## Exercise
Leaving out every line before the one with "RV1: 5k (5V, GND, wiper", write out the rest of the records below exactly.

## Provided records
************

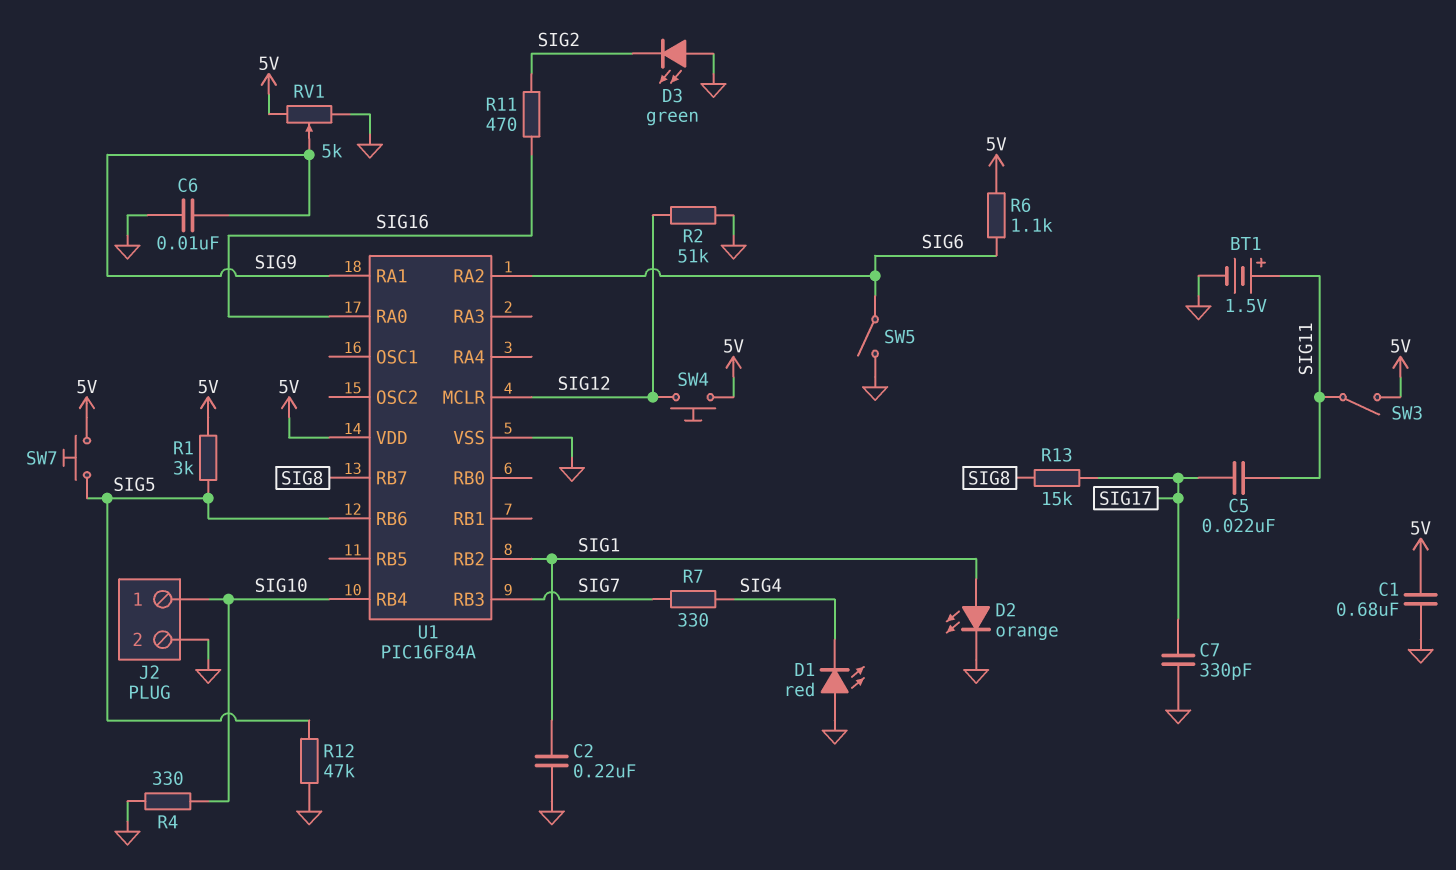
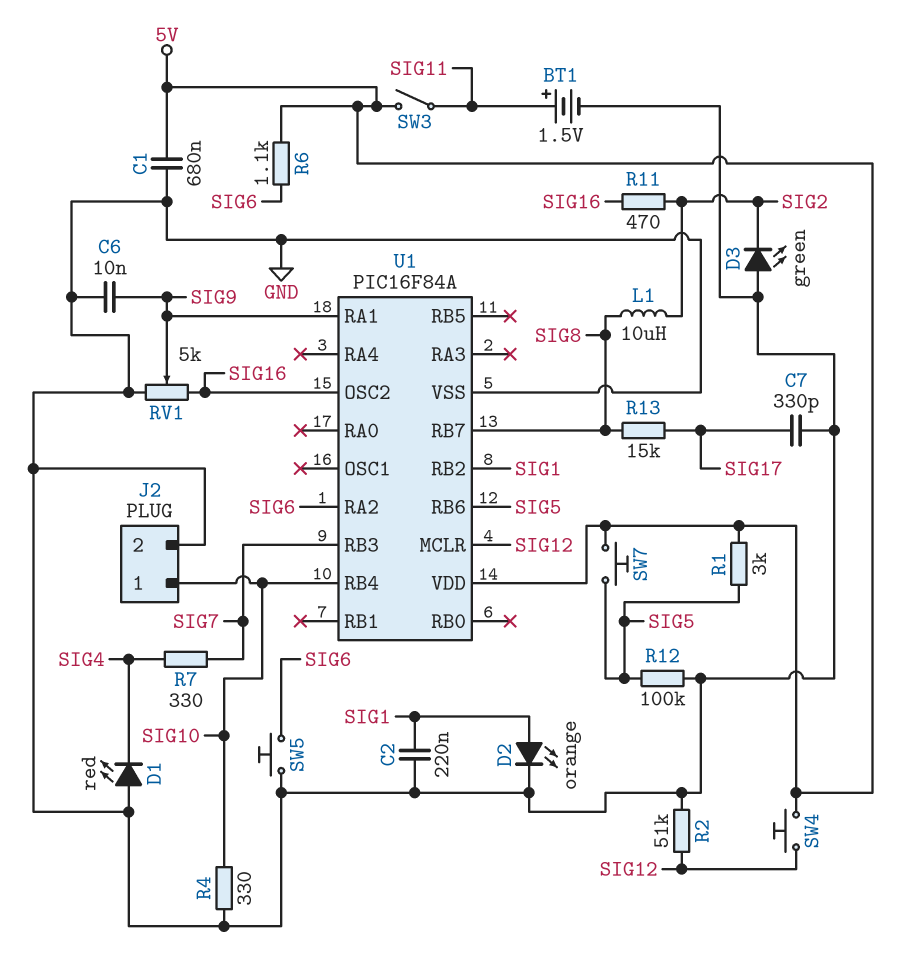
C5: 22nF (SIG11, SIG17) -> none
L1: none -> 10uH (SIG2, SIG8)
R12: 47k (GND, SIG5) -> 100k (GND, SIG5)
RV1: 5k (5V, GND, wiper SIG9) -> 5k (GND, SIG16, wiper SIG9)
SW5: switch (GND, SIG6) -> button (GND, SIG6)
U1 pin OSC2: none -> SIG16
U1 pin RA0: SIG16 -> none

************

## Exercise response
RV1: 5k (5V, GND, wiper SIG9) -> 5k (GND, SIG16, wiper SIG9)
SW5: switch (GND, SIG6) -> button (GND, SIG6)
U1 pin OSC2: none -> SIG16
U1 pin RA0: SIG16 -> none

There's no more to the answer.